» **Your task**: Render the lines of the material from the line with "IRTIRT, PTPDFPMRPD (540, 624)" to the line with "2 controllers (540, 361)" as a JSON list of strings, one string per line, leaving out blank lines.

» **Excerpted data**:
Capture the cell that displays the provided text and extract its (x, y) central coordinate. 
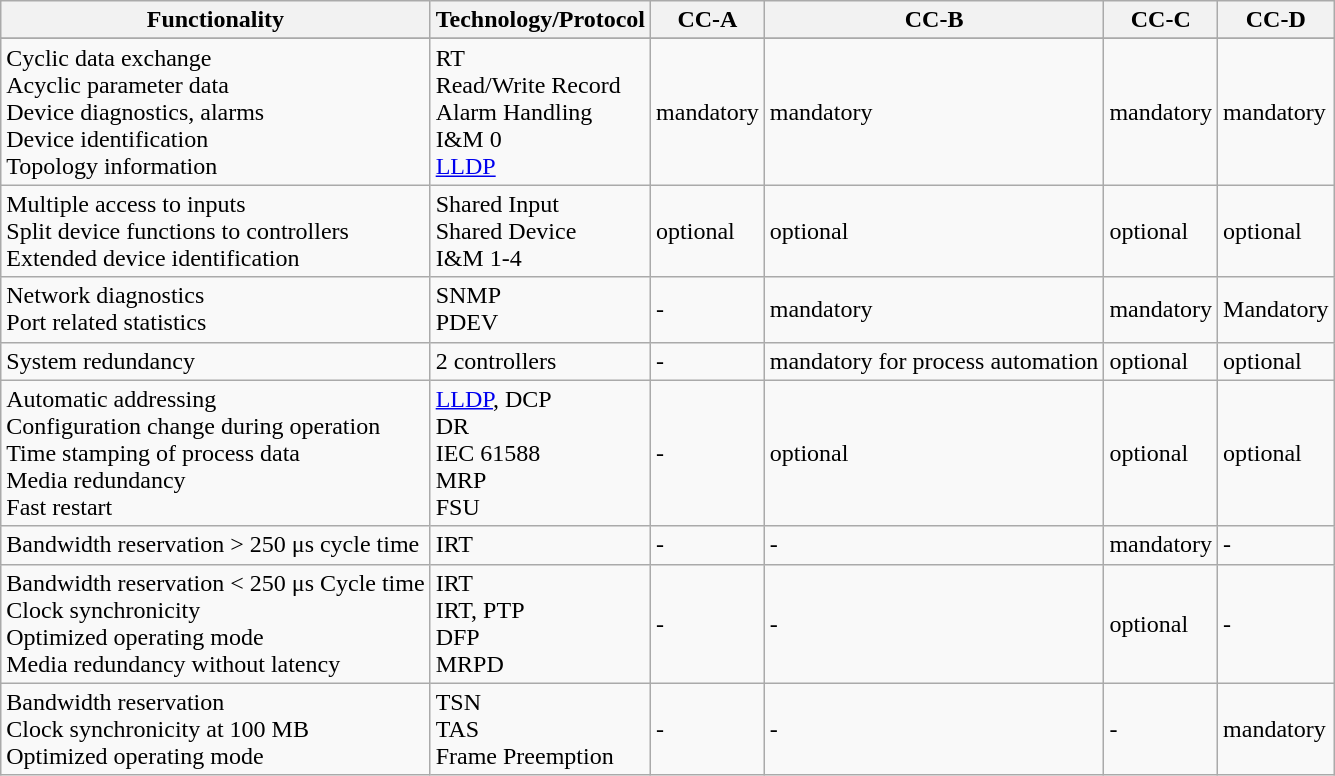
IRTIRT, PTPDFPMRPD (540, 624)
CC-B (934, 20)
Automatic addressingConfiguration change during operationTime stamping of process dataMedia redundancyFast restart (216, 453)
Technology/Protocol (540, 20)
Functionality (216, 20)
CC-D (1276, 20)
IRT (540, 545)
SNMPPDEV (540, 310)
Bandwidth reservation > 250 μs cycle time (216, 545)
2 controllers (540, 361)
mandatory for process automation (934, 361)
System redundancy (216, 361)
Mandatory (1276, 310)
Cyclic data exchangeAcyclic parameter dataDevice diagnostics, alarmsDevice identificationTopology information (216, 112)
Shared InputShared DeviceI&M 1-4 (540, 231)
Network diagnosticsPort related statistics (216, 310)
Multiple access to inputsSplit device functions to controllersExtended device identification (216, 231)
CC-A (708, 20)
CC-C (1161, 20)
Bandwidth reservation < 250 μs Cycle timeClock synchronicityOptimized operating modeMedia redundancy without latency (216, 624)
RTRead/Write RecordAlarm HandlingI&M 0LLDP (540, 112)
LLDP, DCPDRIEC 61588MRPFSU (540, 453)
TSNTASFrame Preemption (540, 729)
Bandwidth reservationClock synchronicity at 100 MBOptimized operating mode (216, 729)
Output the [X, Y] coordinate of the center of the cell containing the given text.  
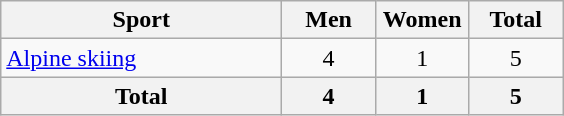
Men [329, 20]
Sport [142, 20]
Alpine skiing [142, 58]
Women [422, 20]
Capture the cell that displays the provided text and extract its (x, y) central coordinate. 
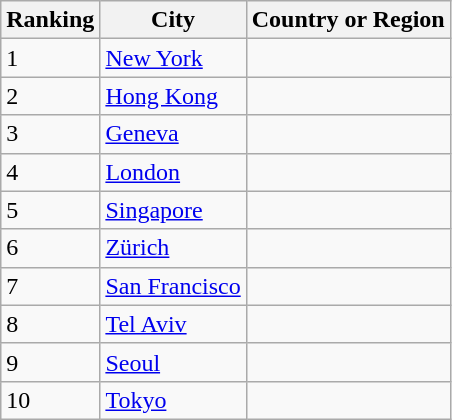
10 (50, 400)
Seoul (173, 362)
Zürich (173, 248)
Tokyo (173, 400)
Ranking (50, 20)
Tel Aviv (173, 324)
3 (50, 134)
4 (50, 172)
9 (50, 362)
Singapore (173, 210)
1 (50, 58)
2 (50, 96)
Geneva (173, 134)
6 (50, 248)
San Francisco (173, 286)
8 (50, 324)
Country or Region (348, 20)
City (173, 20)
New York (173, 58)
London (173, 172)
Hong Kong (173, 96)
5 (50, 210)
7 (50, 286)
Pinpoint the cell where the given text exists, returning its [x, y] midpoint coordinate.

» **Task result**:
[
  "IRTIRT, PTPDFPMRPD (540, 624)",
  "CC-B (934, 20)",
  "Automatic addressingConfiguration change during operationTime stamping of process dataMedia redundancyFast restart (216, 453)",
  "Technology/Protocol (540, 20)",
  "Functionality (216, 20)",
  "CC-D (1276, 20)",
  "IRT (540, 545)",
  "SNMPPDEV (540, 310)",
  "Bandwidth reservation > 250 μs cycle time (216, 545)",
  "2 controllers (540, 361)"
]